**Instructions for the task**
The answer is the data repeated in full, with no pictures included.

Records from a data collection
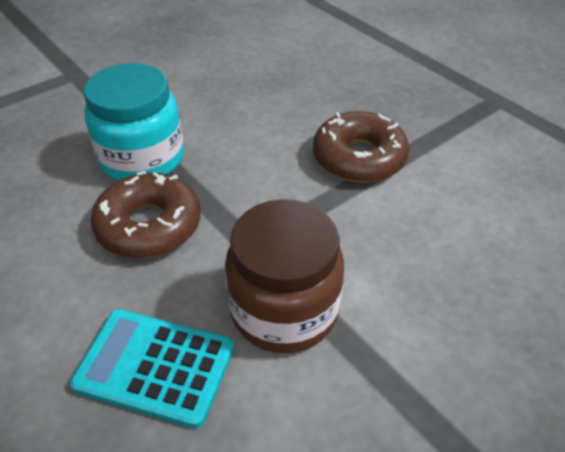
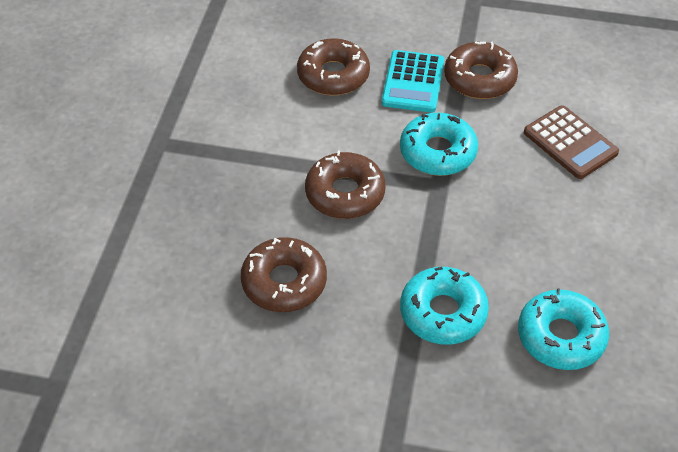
brown calculator: 0 -> 1
brown donut: 2 -> 4
brown jar: 1 -> 0
turquoise donut: 0 -> 3
turquoise jar: 1 -> 0

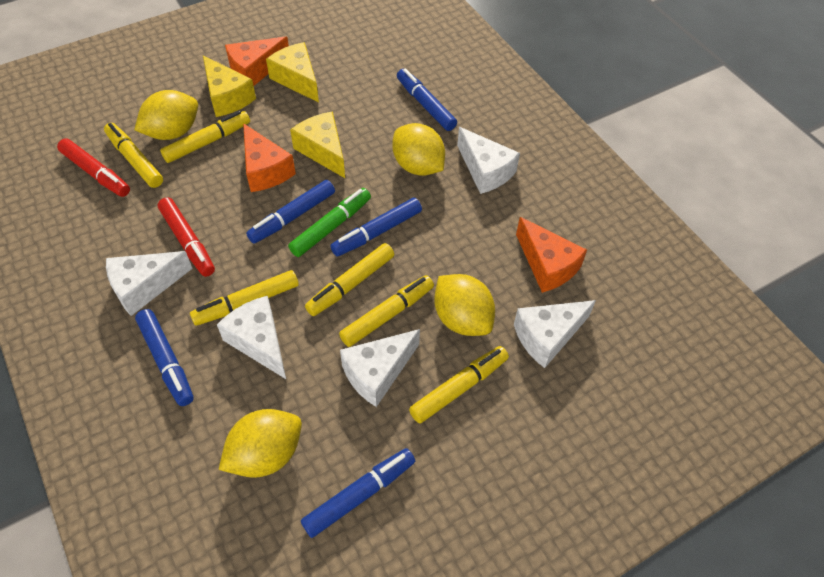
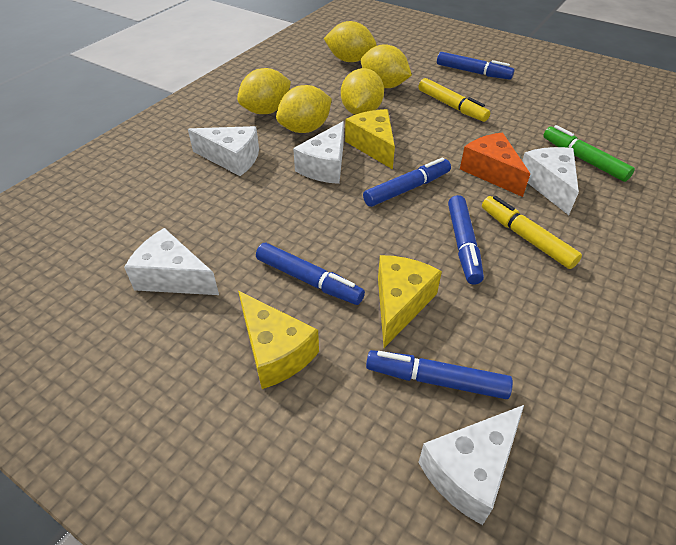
orange cheese: 3 -> 1
red marker: 2 -> 0
yellow lemon: 4 -> 5
yellow marker: 6 -> 2

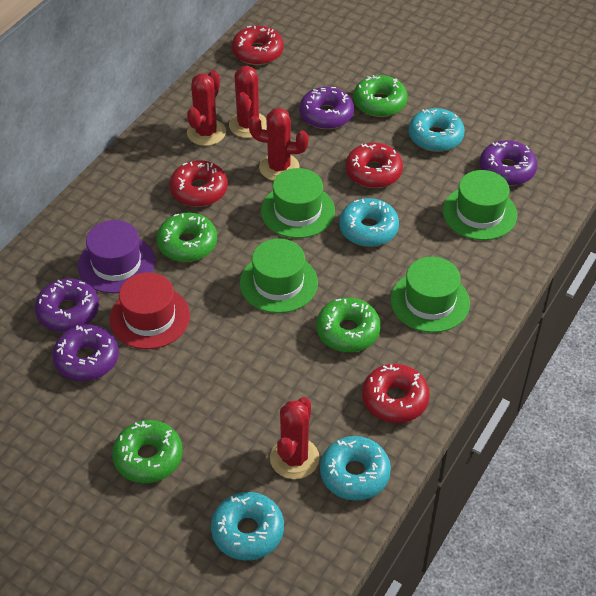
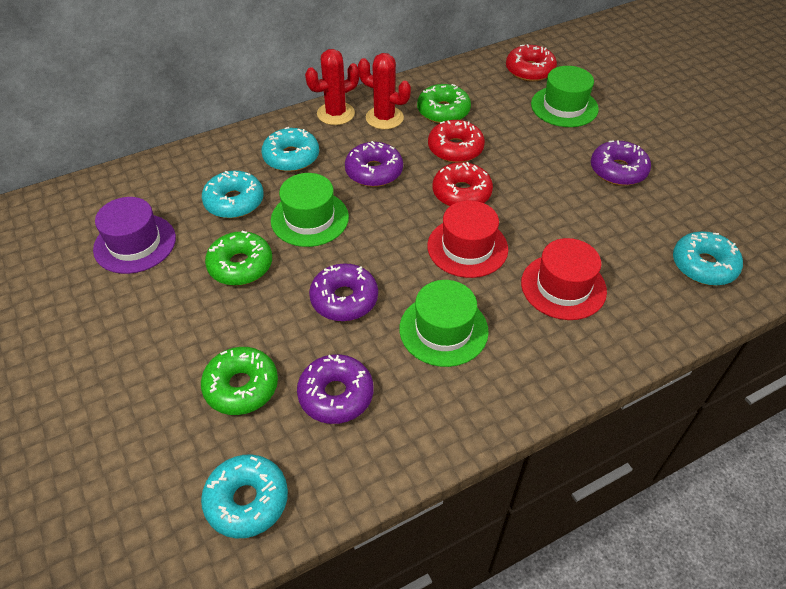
green donut: 4 -> 3
green hat: 4 -> 3
red cactus: 4 -> 2
red donut: 4 -> 3
red hat: 1 -> 2

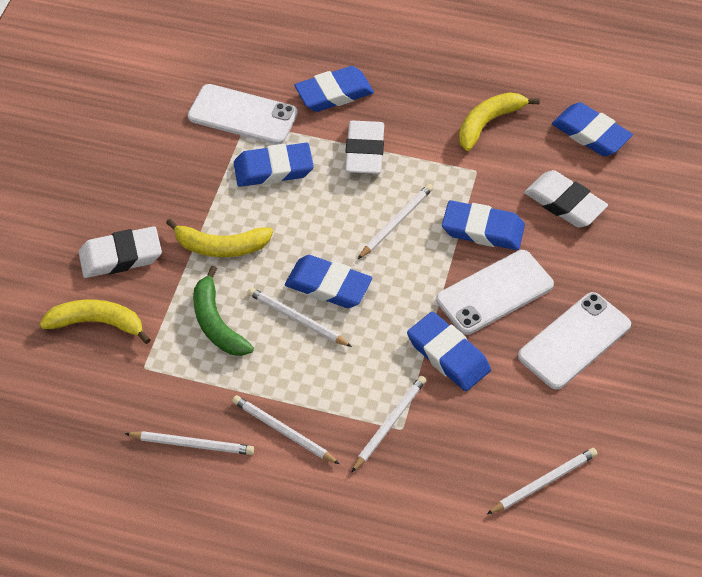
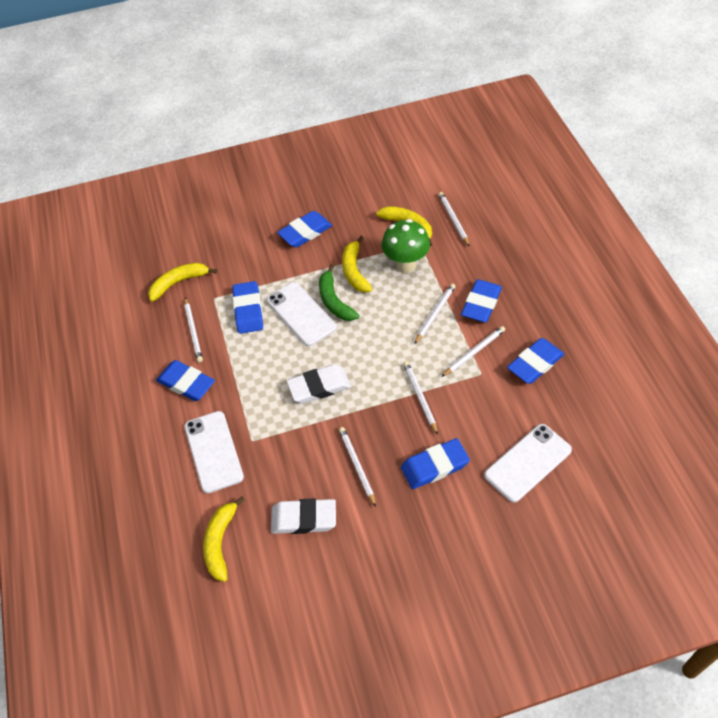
green mushroom: 0 -> 1
white eraser: 3 -> 2
yellow banana: 3 -> 4

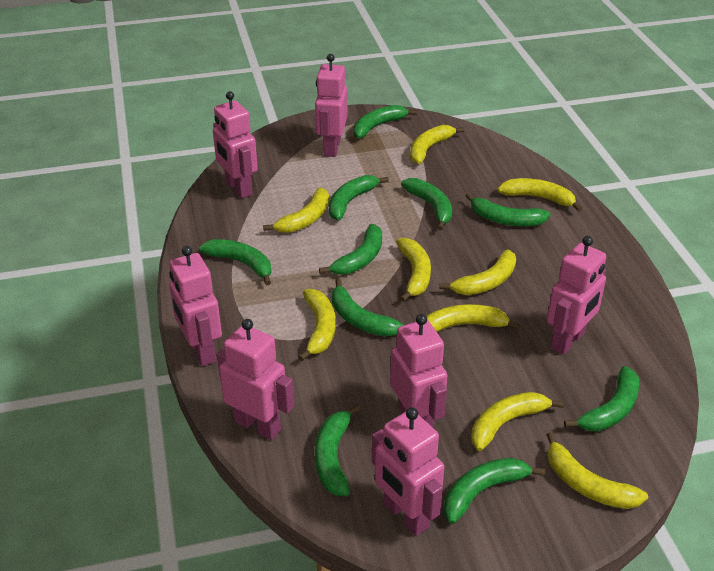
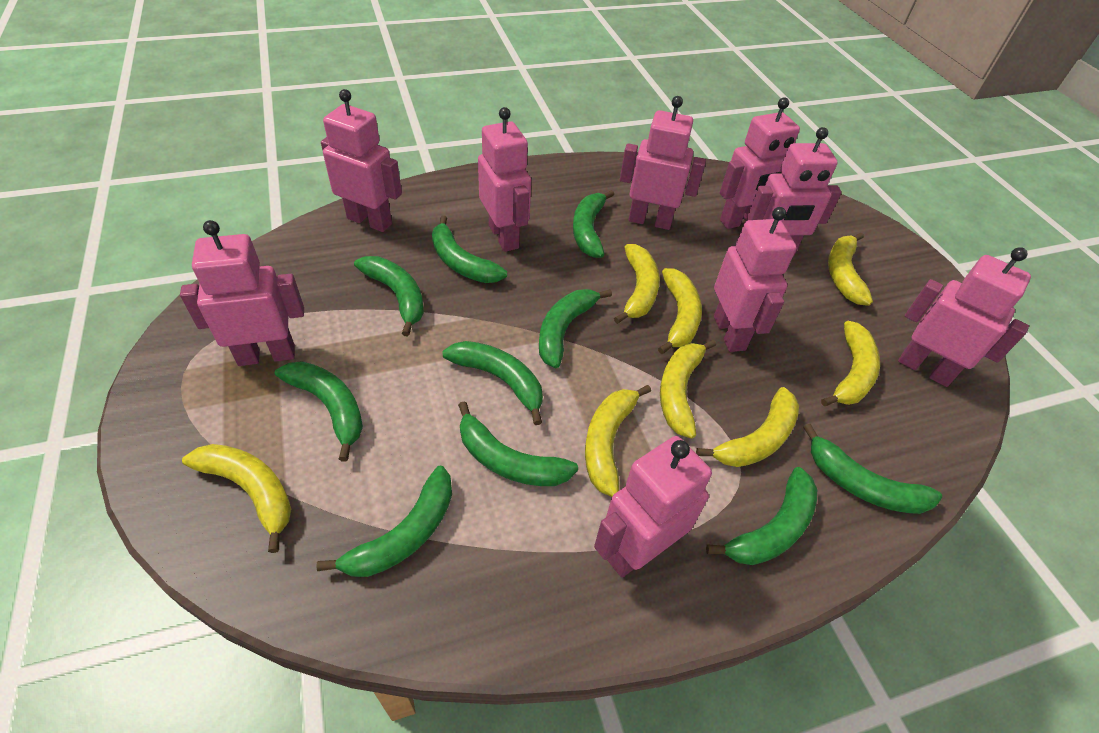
pink robot: 7 -> 9
yellow banana: 9 -> 8

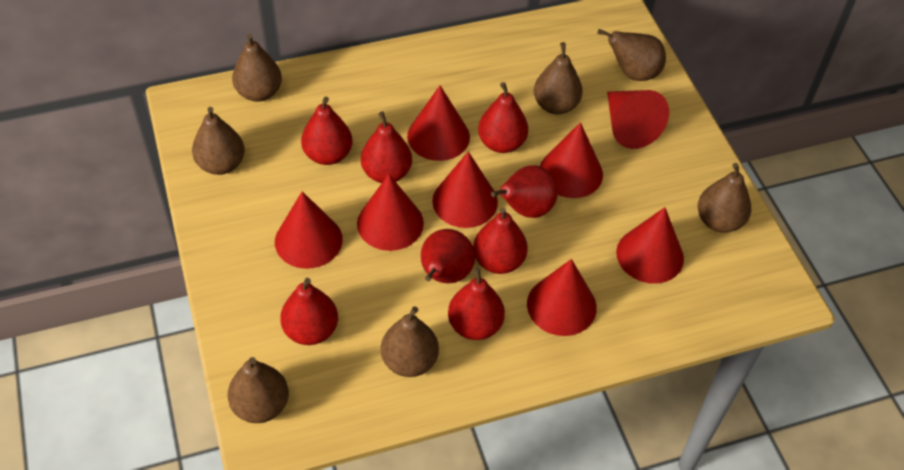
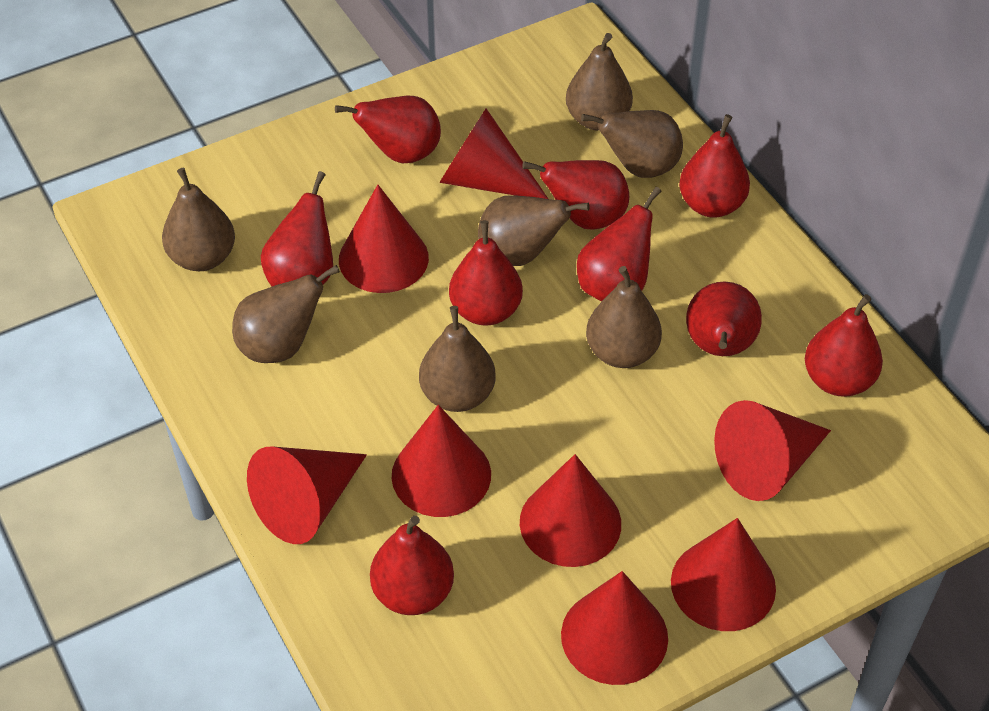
red pear: 8 -> 9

**Result of this task**
brown calculator: 0 -> 1
brown donut: 2 -> 4
brown jar: 1 -> 0
turquoise donut: 0 -> 3
turquoise jar: 1 -> 0

orange cheese: 3 -> 1
red marker: 2 -> 0
yellow lemon: 4 -> 5
yellow marker: 6 -> 2

green donut: 4 -> 3
green hat: 4 -> 3
red cactus: 4 -> 2
red donut: 4 -> 3
red hat: 1 -> 2

green mushroom: 0 -> 1
white eraser: 3 -> 2
yellow banana: 3 -> 4

pink robot: 7 -> 9
yellow banana: 9 -> 8

red pear: 8 -> 9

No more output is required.